TASK INPUT
----

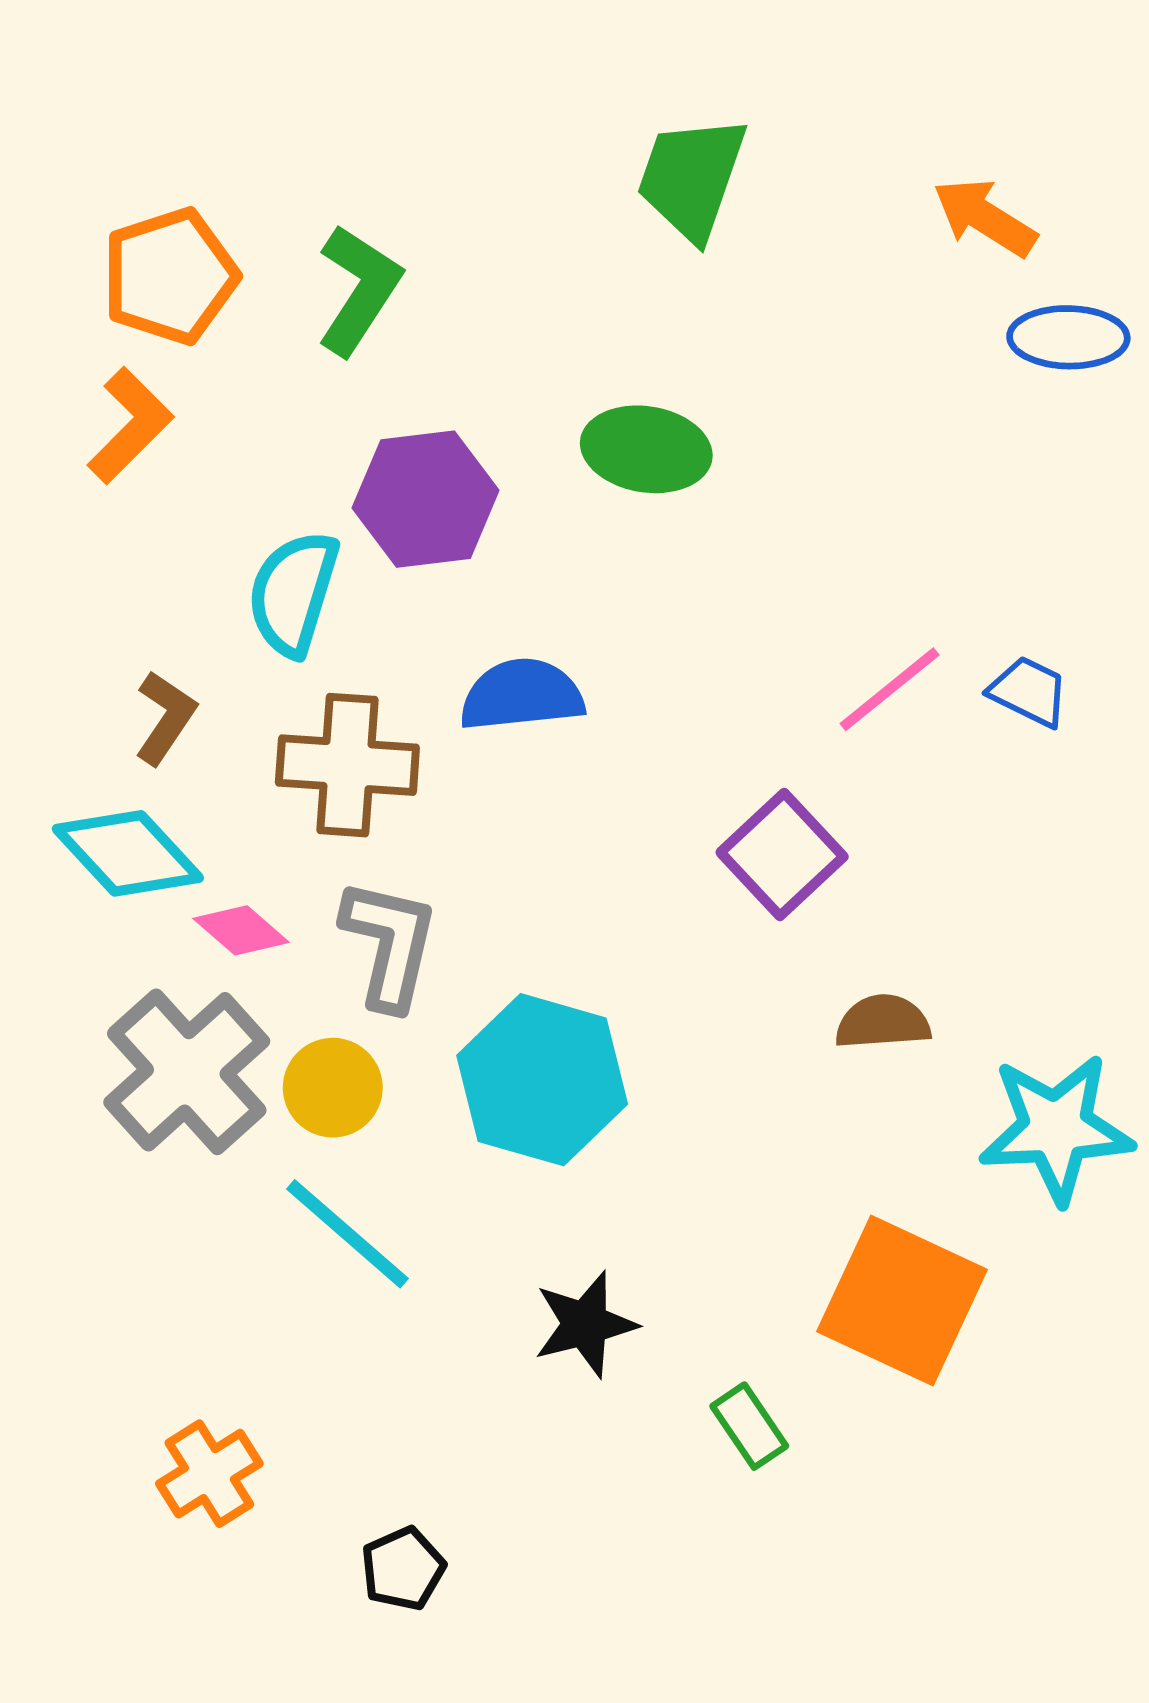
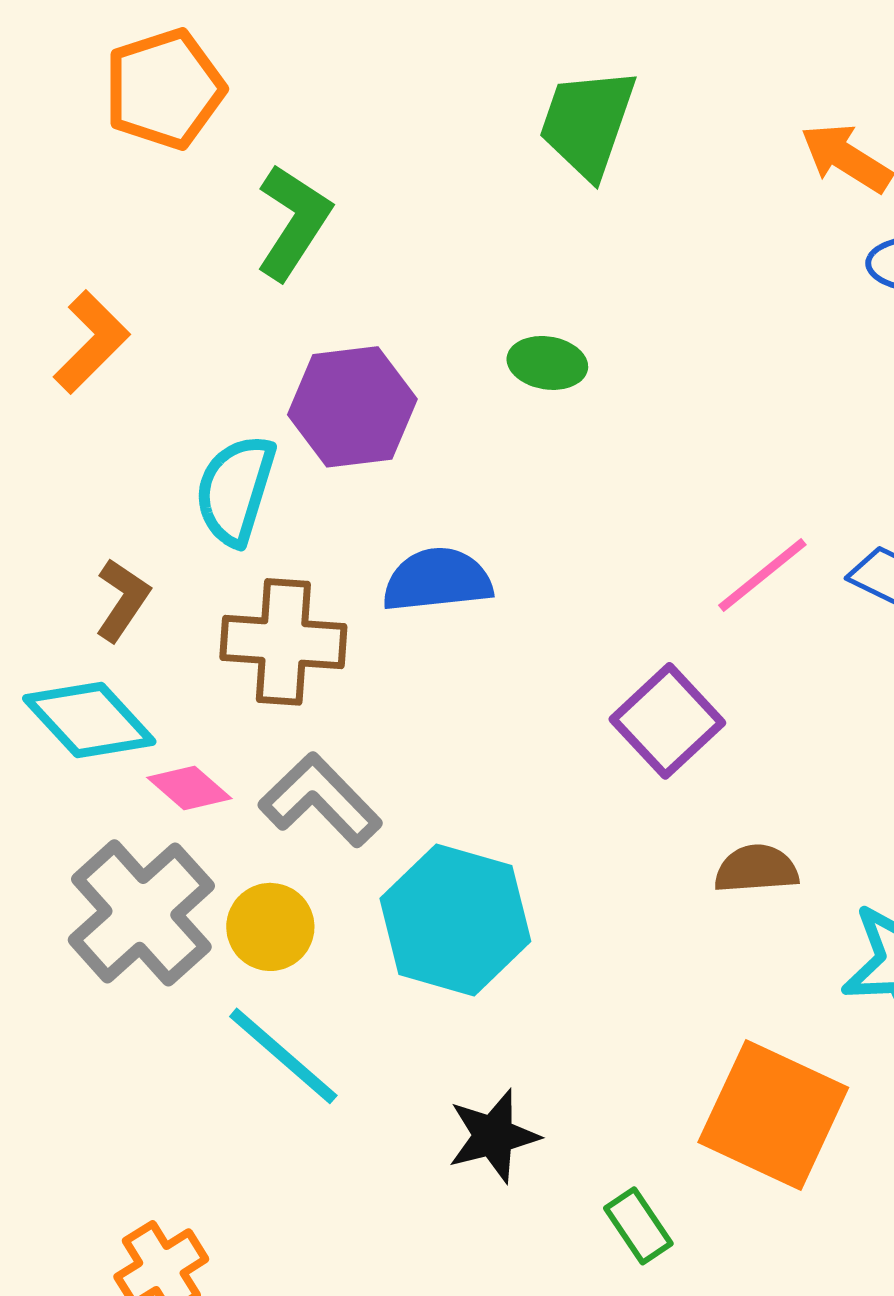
orange pentagon: (170, 276) -> (164, 89), moved
green ellipse: (646, 449) -> (547, 363), size x0.7
gray L-shape: (389, 944) -> (320, 800), turned -57

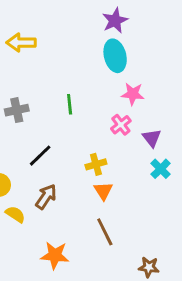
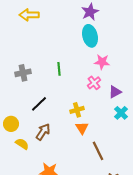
yellow arrow: (21, 43) -> (29, 15), moved
purple triangle: (152, 138) -> (115, 92), turned 40
brown line: (105, 232) -> (98, 151), moved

----

WORK INSTRUCTION
Exclude all images and return the listing word for word.

RESULT BELOW
orange pentagon: (170, 276) -> (164, 89), moved
green ellipse: (646, 449) -> (547, 363), size x0.7
gray L-shape: (389, 944) -> (320, 800), turned -57

yellow arrow: (21, 43) -> (29, 15), moved
purple triangle: (152, 138) -> (115, 92), turned 40
brown line: (105, 232) -> (98, 151), moved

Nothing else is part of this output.